Work to be completed =>
Below is a listing. Gather each line of it that contains "brown".

Entries shown =>
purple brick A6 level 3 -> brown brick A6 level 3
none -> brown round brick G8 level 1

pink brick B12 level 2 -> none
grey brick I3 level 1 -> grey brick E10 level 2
---
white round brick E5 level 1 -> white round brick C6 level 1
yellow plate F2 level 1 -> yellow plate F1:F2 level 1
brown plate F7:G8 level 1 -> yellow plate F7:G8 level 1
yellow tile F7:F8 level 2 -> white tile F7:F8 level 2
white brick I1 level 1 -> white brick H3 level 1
...
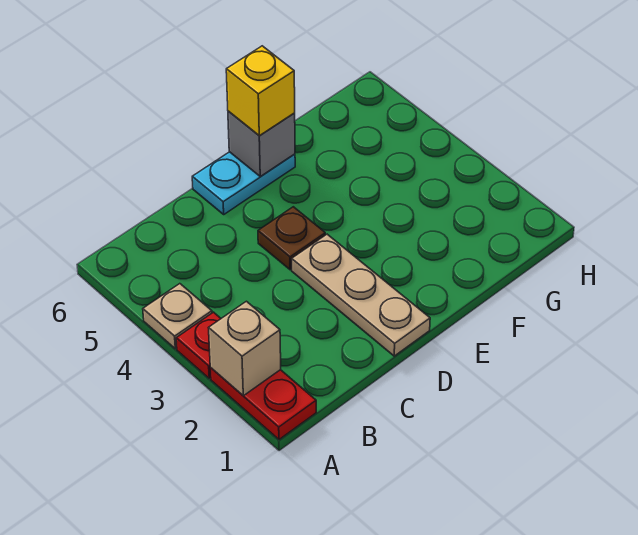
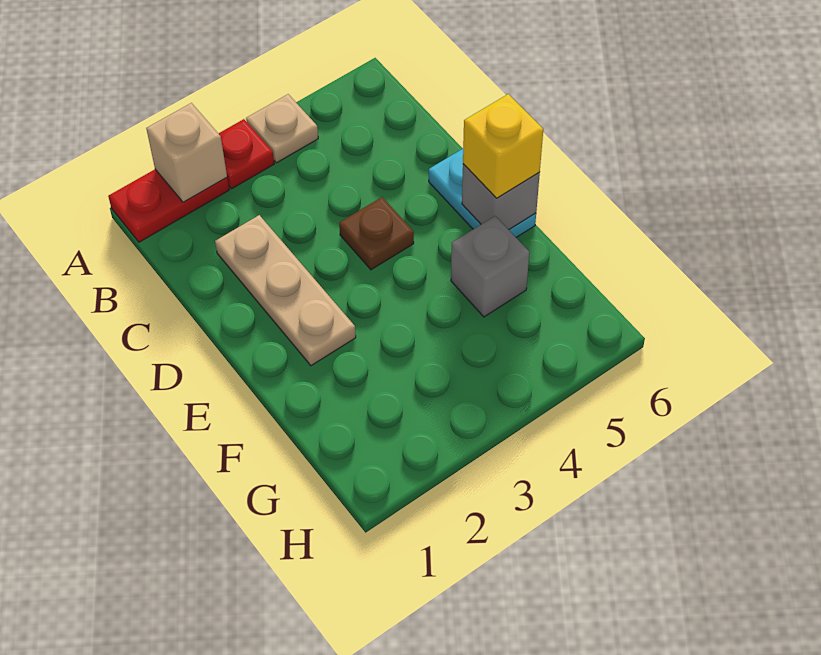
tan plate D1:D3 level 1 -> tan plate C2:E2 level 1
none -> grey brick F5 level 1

Exercise result =>
purple brick A6 level 3 -> brown brick A6 level 3
none -> brown round brick G8 level 1
brown plate F7:G8 level 1 -> yellow plate F7:G8 level 1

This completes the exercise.